*Provided records:*
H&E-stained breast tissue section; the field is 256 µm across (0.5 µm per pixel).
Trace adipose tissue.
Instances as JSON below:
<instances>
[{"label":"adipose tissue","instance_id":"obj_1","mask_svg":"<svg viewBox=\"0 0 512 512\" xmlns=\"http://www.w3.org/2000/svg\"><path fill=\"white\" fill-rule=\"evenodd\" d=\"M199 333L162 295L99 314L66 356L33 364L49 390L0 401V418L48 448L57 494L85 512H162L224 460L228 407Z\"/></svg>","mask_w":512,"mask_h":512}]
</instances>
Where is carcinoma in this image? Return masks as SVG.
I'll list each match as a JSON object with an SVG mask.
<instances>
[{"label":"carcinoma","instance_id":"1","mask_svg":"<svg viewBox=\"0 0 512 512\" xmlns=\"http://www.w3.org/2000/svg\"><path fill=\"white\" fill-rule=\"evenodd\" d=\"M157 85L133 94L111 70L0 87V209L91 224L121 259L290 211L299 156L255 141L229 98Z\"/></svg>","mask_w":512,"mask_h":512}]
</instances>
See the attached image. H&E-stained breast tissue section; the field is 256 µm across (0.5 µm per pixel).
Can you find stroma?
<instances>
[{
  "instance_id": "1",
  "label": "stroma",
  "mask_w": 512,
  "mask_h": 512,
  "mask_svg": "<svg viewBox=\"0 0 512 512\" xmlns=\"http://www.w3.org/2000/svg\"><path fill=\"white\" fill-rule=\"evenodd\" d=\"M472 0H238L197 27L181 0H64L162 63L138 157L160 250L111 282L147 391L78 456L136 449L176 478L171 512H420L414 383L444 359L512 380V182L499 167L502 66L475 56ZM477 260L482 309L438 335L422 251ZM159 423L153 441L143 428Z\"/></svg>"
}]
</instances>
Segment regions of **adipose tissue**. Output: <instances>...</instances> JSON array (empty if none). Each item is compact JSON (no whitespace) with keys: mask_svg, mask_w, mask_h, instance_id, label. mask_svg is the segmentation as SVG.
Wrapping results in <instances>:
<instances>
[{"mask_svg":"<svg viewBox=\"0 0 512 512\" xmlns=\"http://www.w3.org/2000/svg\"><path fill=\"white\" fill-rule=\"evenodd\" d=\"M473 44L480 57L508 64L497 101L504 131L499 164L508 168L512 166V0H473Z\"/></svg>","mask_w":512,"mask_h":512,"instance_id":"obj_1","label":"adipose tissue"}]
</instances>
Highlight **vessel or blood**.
==
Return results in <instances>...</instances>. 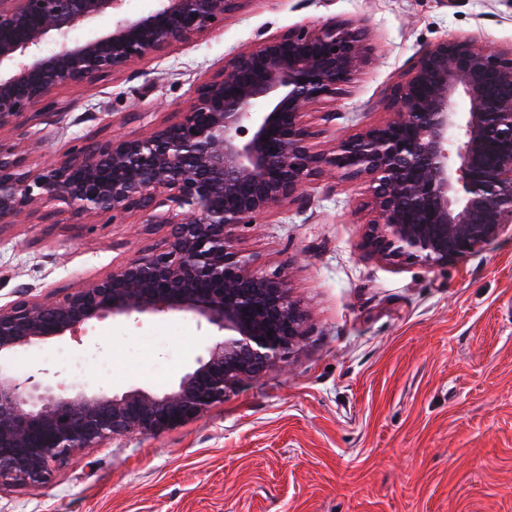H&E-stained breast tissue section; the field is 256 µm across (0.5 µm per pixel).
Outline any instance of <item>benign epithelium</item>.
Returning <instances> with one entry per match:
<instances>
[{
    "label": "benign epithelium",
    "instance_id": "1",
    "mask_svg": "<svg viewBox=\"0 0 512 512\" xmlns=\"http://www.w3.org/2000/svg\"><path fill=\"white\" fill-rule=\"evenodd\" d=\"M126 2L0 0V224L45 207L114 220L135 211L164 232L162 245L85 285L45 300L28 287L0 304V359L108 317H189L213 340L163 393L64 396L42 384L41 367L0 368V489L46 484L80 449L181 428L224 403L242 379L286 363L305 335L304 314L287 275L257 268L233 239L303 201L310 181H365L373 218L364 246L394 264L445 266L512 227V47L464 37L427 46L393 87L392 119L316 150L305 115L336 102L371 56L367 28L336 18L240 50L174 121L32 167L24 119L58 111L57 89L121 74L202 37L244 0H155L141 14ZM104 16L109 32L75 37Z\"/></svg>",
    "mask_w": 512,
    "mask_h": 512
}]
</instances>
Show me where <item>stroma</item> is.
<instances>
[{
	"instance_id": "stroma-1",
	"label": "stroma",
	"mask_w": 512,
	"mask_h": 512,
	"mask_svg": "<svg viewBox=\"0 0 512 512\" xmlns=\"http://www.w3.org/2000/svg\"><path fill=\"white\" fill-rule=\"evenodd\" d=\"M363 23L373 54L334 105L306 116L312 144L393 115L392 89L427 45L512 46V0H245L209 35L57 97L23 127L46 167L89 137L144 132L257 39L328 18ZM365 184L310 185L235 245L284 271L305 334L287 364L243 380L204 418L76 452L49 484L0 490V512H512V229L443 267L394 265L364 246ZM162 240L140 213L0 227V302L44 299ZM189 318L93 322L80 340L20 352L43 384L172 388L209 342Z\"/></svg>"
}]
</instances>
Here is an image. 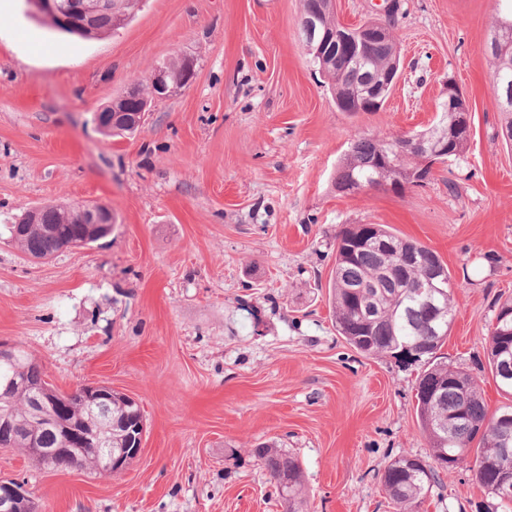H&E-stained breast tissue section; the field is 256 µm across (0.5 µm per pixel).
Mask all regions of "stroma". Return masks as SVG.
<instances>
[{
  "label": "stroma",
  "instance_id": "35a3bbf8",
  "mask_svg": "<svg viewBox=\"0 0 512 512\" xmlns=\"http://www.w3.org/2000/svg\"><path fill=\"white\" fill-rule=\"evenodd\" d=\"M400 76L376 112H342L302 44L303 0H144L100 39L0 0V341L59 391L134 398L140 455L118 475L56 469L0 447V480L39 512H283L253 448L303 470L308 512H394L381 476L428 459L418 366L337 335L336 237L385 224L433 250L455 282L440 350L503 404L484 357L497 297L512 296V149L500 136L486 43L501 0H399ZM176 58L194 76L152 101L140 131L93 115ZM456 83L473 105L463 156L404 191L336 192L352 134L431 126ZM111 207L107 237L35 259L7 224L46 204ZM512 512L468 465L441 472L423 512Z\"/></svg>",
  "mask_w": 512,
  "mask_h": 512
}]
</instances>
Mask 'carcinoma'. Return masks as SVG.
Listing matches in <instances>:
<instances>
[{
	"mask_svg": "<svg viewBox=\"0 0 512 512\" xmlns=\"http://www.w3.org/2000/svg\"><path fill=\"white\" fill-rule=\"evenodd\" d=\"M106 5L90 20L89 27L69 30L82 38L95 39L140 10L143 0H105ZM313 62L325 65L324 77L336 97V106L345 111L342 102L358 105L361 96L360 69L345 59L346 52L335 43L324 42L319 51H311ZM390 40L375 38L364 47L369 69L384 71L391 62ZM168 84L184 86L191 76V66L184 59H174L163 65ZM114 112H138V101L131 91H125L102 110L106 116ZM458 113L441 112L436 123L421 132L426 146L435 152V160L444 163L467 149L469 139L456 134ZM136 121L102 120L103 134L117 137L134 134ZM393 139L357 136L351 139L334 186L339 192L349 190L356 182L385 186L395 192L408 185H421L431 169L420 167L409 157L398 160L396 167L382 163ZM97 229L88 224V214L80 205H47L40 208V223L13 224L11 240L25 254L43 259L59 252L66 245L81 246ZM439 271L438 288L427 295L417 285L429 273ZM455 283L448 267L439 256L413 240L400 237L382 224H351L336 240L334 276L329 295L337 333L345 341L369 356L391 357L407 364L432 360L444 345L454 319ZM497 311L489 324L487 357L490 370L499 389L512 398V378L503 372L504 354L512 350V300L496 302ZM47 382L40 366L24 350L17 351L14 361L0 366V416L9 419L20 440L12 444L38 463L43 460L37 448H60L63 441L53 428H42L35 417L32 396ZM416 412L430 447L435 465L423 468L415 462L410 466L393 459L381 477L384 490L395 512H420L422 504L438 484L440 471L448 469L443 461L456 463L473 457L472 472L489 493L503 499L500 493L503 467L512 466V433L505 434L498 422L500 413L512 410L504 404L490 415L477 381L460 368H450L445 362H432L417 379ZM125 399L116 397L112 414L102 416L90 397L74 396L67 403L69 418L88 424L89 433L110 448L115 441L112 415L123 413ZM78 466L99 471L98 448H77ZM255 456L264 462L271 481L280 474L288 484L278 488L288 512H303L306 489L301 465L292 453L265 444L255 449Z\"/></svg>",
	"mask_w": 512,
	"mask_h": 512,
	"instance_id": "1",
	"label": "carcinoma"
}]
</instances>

*Aim:* Please print exactly, and only, the lines from the line with "Segment regions of" to the line with "Highlight **vessel or blood**.", both included.

*Result:*
Segment regions of **adipose tissue**. Output: <instances>...</instances> JSON array (empty if none). Each item is compact JSON (no whitespace) with keys: mask_svg, mask_w, mask_h, instance_id, label. mask_svg is the segmentation as SVG.
Wrapping results in <instances>:
<instances>
[{"mask_svg":"<svg viewBox=\"0 0 512 512\" xmlns=\"http://www.w3.org/2000/svg\"><path fill=\"white\" fill-rule=\"evenodd\" d=\"M473 44L480 57L508 64L497 101L504 131L499 164L508 168L512 166V0H473Z\"/></svg>","mask_w":512,"mask_h":512,"instance_id":"obj_1","label":"adipose tissue"}]
</instances>
Highlight **vessel or blood**.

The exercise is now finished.